◆ **THE TASK**: Which lines of the entries below contain the string "missing"? Copy each one.

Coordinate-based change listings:
____________________

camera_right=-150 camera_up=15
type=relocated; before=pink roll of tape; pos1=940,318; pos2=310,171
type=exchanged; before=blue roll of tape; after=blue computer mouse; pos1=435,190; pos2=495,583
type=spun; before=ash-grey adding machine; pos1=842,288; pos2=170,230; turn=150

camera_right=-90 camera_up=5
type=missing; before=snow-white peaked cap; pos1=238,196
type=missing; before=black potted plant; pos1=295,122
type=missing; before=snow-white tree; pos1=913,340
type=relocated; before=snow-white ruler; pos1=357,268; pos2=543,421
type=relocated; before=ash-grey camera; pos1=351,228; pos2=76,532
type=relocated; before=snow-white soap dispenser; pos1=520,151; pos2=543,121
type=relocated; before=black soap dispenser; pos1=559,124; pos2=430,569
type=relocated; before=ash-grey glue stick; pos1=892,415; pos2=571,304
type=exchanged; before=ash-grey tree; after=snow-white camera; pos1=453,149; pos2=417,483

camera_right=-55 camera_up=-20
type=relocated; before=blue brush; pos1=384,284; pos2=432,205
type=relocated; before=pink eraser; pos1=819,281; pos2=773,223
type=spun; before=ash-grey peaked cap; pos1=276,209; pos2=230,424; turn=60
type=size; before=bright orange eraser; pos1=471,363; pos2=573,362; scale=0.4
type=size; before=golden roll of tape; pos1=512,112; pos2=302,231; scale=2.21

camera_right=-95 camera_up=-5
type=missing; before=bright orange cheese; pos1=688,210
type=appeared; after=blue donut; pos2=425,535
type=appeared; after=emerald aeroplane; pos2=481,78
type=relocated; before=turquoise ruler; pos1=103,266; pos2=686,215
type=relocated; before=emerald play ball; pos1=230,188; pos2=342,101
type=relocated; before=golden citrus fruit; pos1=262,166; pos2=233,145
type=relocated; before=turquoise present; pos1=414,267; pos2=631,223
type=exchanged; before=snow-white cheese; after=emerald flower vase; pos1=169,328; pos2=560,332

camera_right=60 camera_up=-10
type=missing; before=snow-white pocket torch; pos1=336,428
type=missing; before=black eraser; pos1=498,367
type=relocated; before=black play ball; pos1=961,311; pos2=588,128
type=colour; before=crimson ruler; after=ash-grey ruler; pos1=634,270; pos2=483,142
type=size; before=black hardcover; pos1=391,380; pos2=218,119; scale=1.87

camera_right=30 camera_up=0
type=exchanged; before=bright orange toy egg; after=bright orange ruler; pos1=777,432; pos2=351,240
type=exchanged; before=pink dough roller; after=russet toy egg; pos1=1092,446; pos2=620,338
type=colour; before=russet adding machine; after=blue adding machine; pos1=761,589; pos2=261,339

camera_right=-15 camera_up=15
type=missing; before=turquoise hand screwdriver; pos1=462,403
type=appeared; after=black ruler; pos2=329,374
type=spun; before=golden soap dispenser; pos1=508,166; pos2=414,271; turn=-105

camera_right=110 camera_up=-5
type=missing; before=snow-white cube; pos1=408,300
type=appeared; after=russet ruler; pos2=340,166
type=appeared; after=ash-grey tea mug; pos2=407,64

____________________

◆ **TASK RESPONSE**:
type=missing; before=snow-white peaked cap; pos1=238,196
type=missing; before=black potted plant; pos1=295,122
type=missing; before=snow-white tree; pos1=913,340
type=missing; before=bright orange cheese; pos1=688,210
type=missing; before=snow-white pocket torch; pos1=336,428
type=missing; before=black eraser; pos1=498,367
type=missing; before=turquoise hand screwdriver; pos1=462,403
type=missing; before=snow-white cube; pos1=408,300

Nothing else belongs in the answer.